* [TASK INSTRUCTIONS]: Of all the lines in the entries below, give again exactly those starting at the line containing "C4: 2.2uF (plus" and ending at the line containing "SW1: button (ADC, VA) -> button (ADC, SDA)", both ends included, and no others.

* [MATERIALS PROVIDED]:
◇ ◇ ◇ ◇
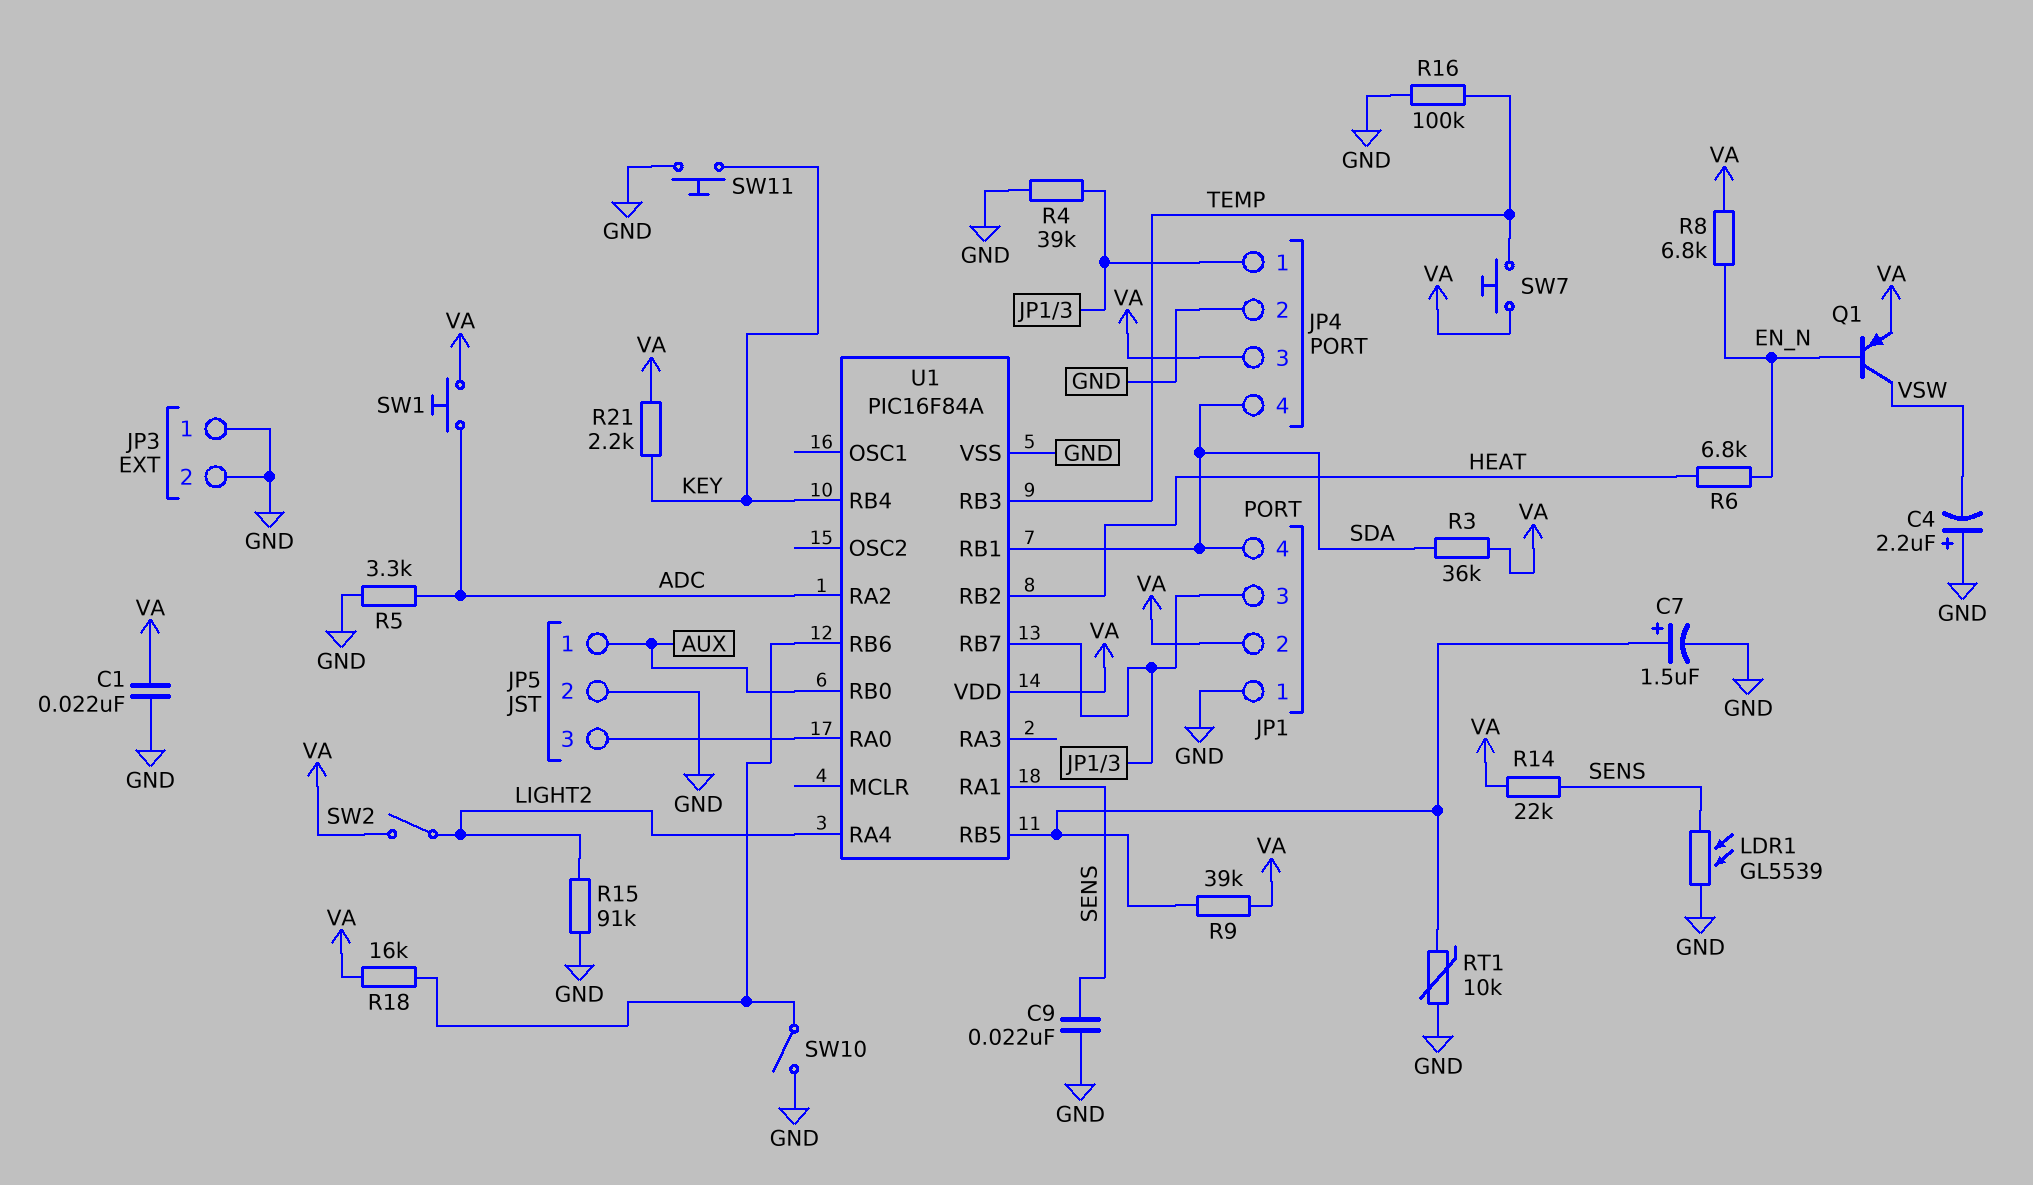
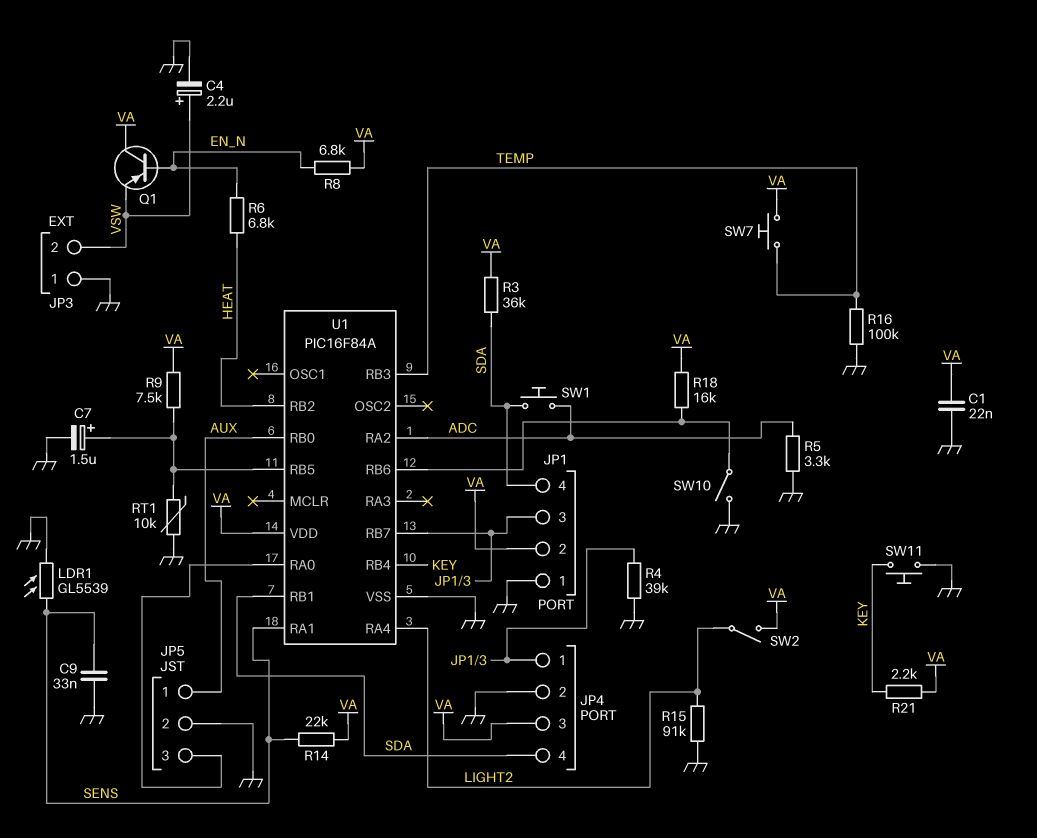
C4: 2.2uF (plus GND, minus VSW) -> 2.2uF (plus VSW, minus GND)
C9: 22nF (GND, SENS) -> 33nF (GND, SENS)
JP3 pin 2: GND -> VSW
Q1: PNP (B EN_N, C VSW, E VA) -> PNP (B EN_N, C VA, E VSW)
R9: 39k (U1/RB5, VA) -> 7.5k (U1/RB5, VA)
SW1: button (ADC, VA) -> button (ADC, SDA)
◇ ◇ ◇ ◇
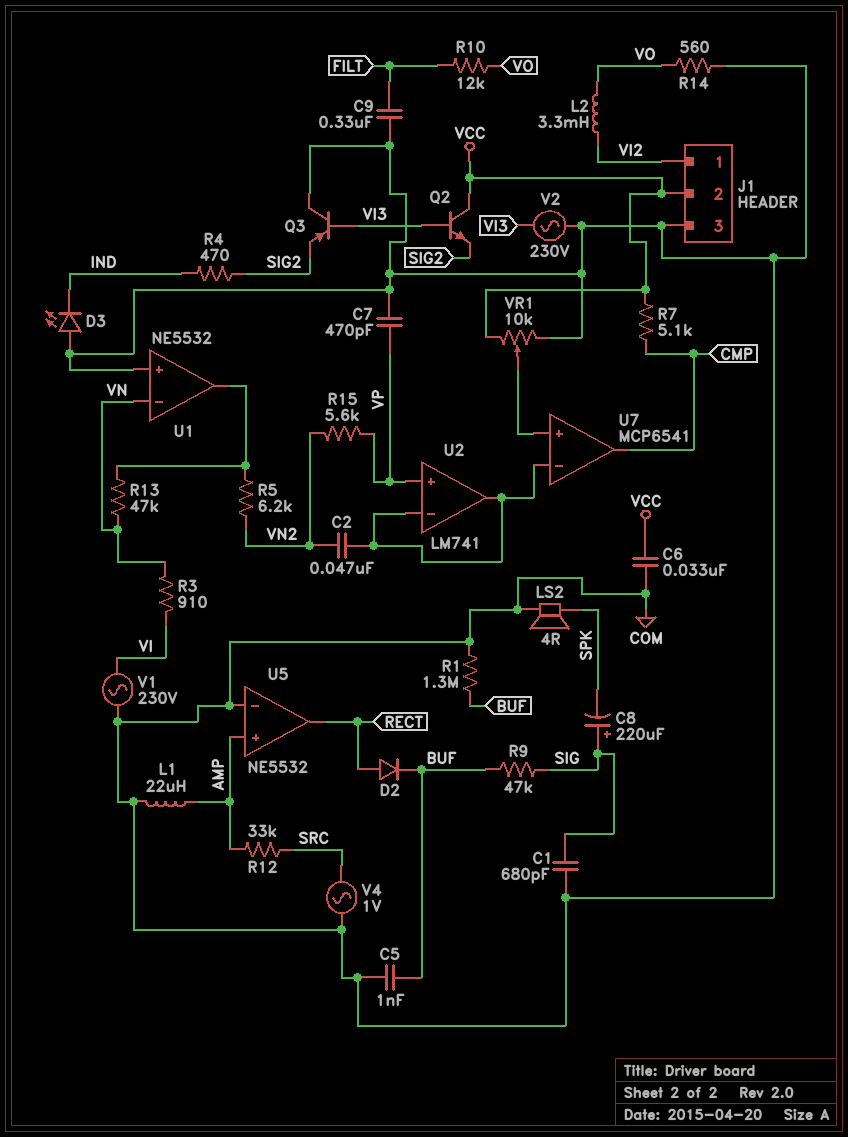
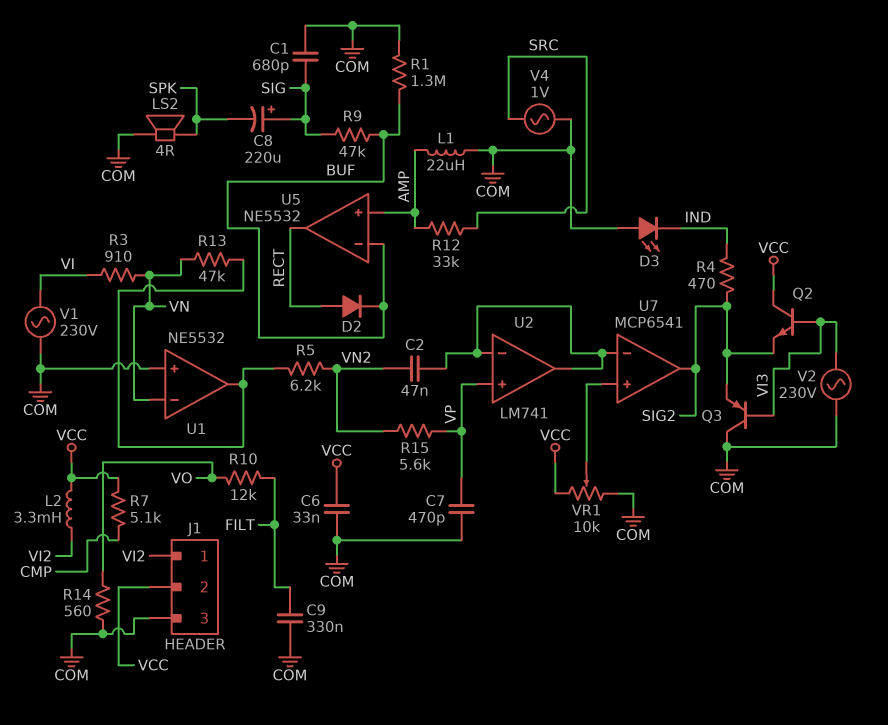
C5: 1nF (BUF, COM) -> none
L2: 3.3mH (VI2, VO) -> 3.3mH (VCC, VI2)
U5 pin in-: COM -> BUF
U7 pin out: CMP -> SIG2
◇ ◇ ◇ ◇
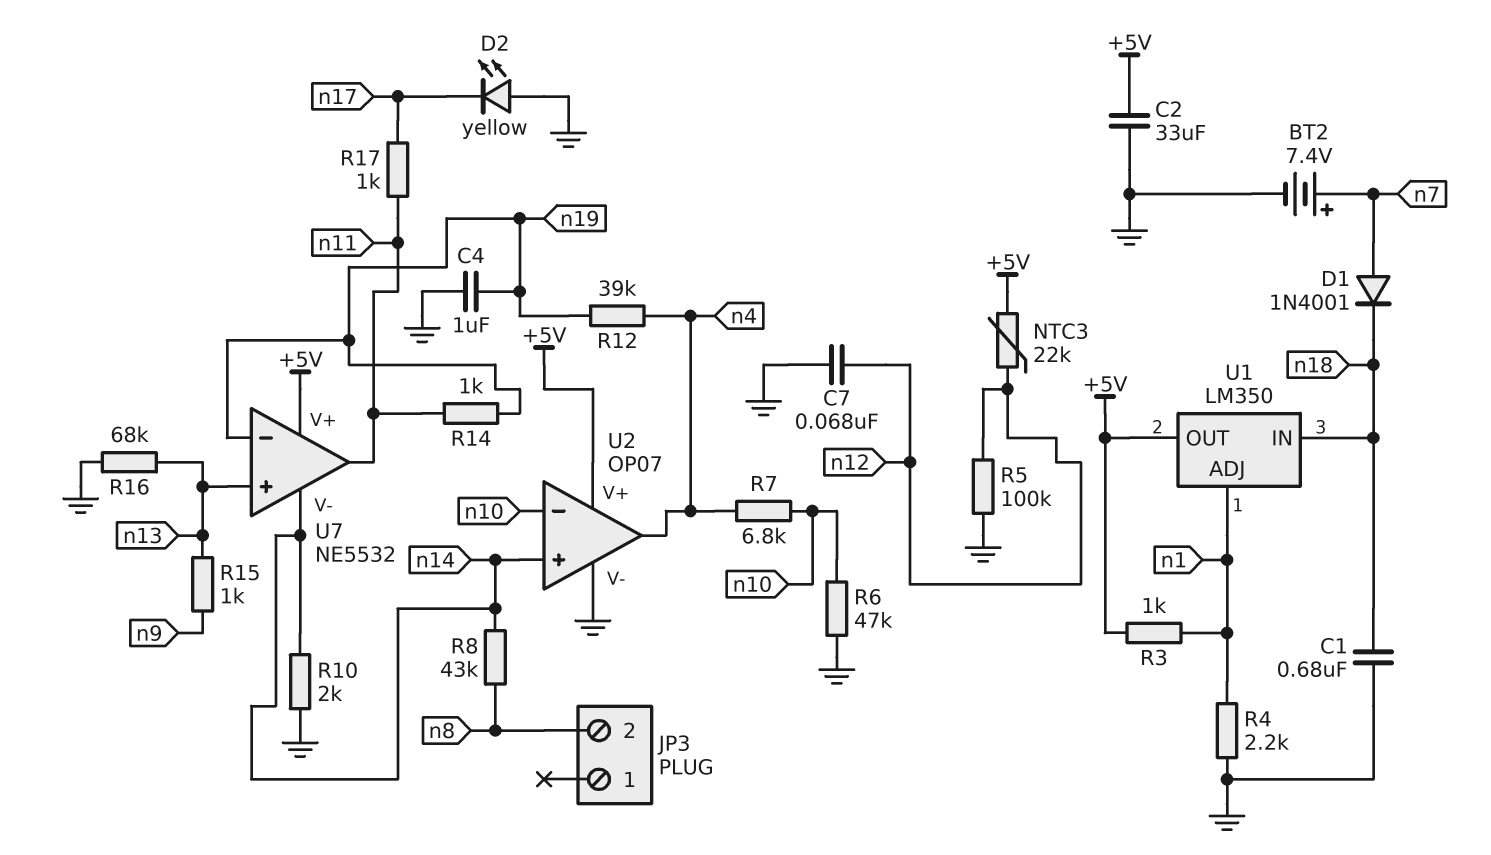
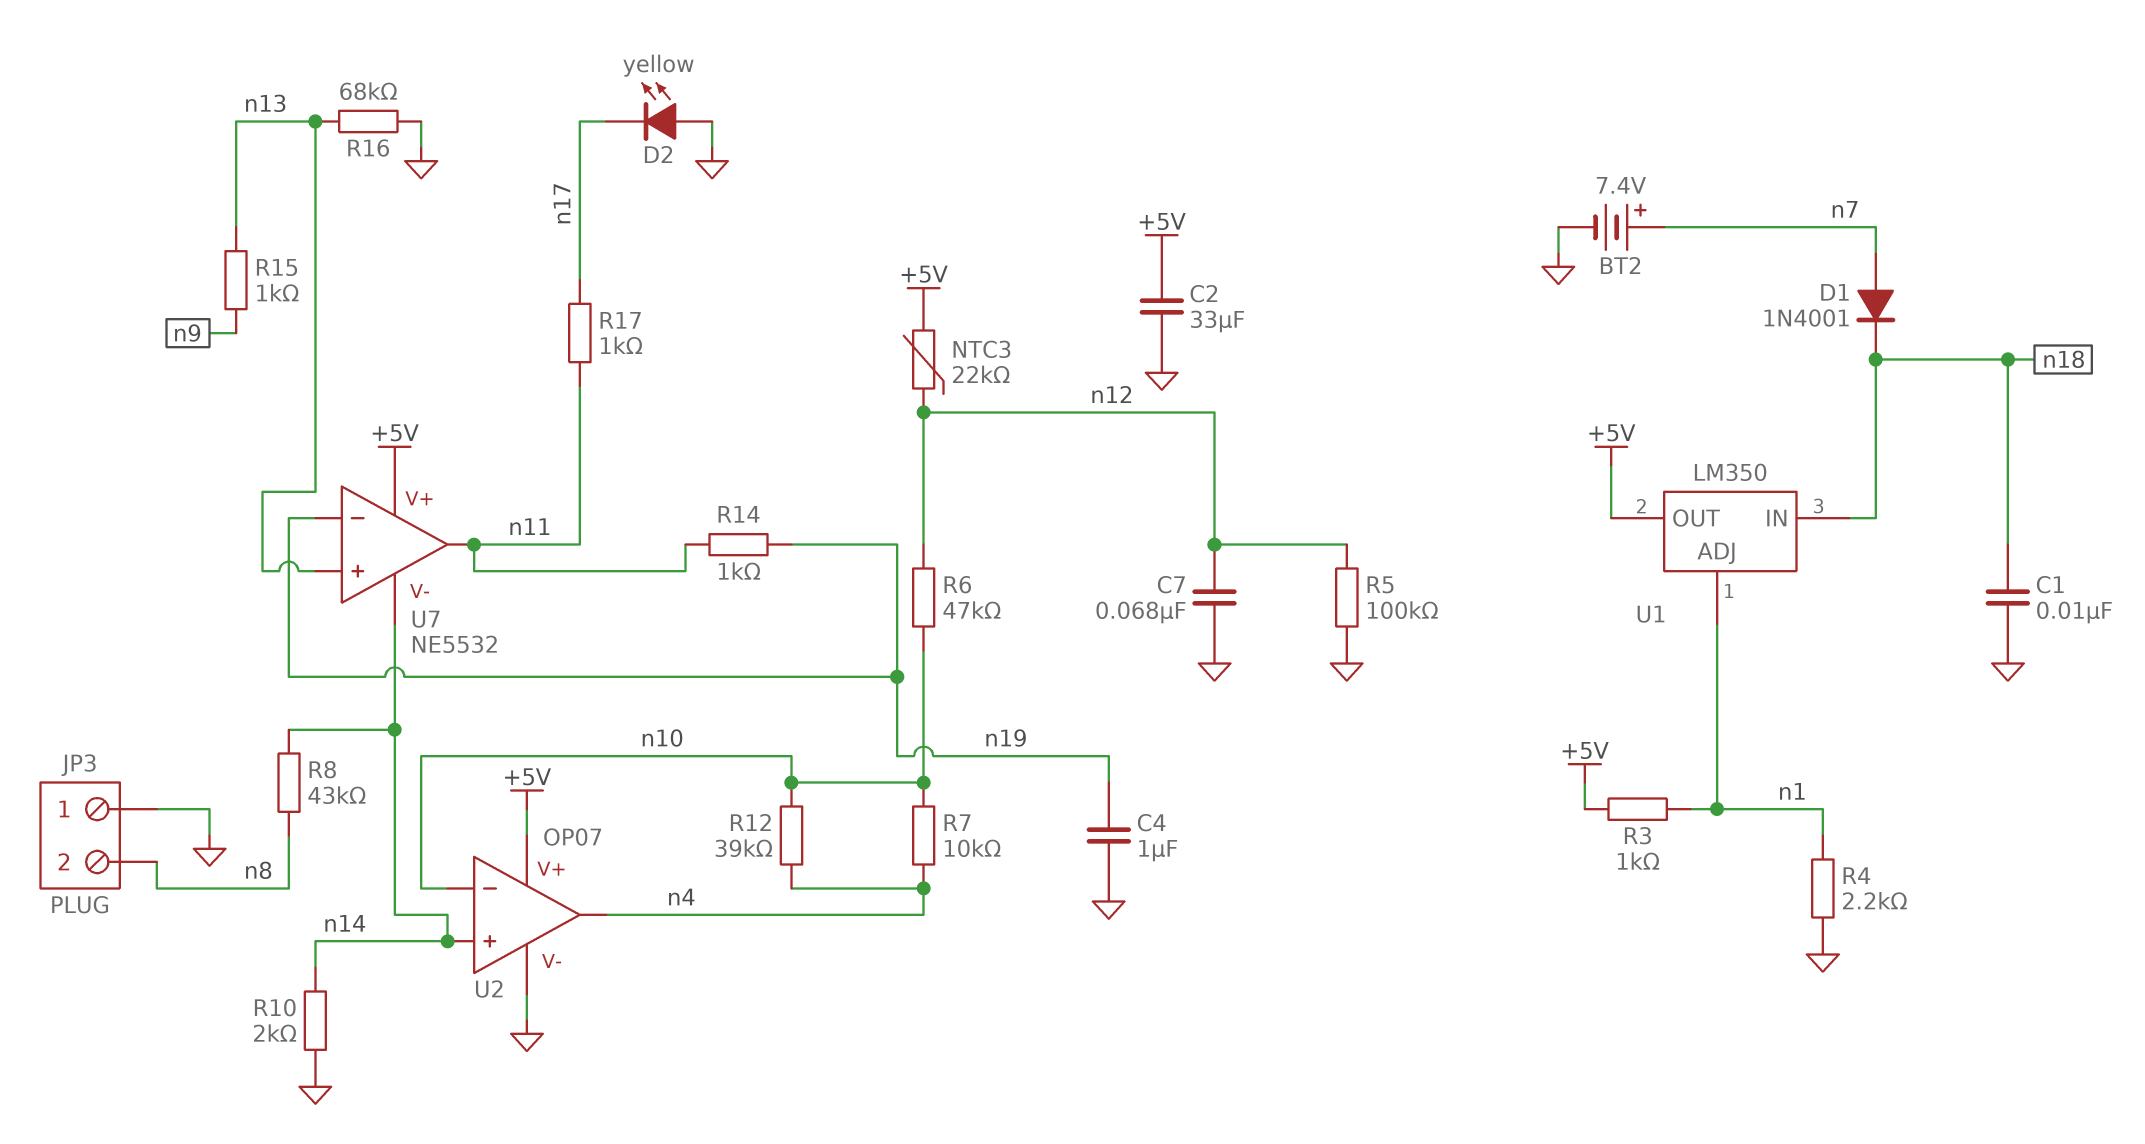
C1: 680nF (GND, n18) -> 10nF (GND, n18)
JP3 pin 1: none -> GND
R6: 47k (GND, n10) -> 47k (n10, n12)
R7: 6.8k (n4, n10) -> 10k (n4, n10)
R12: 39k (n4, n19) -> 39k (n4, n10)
◇ ◇ ◇ ◇
* [RESULT FOR THIS TASK]:
C4: 2.2uF (plus GND, minus VSW) -> 2.2uF (plus VSW, minus GND)
C9: 22nF (GND, SENS) -> 33nF (GND, SENS)
JP3 pin 2: GND -> VSW
Q1: PNP (B EN_N, C VSW, E VA) -> PNP (B EN_N, C VA, E VSW)
R9: 39k (U1/RB5, VA) -> 7.5k (U1/RB5, VA)
SW1: button (ADC, VA) -> button (ADC, SDA)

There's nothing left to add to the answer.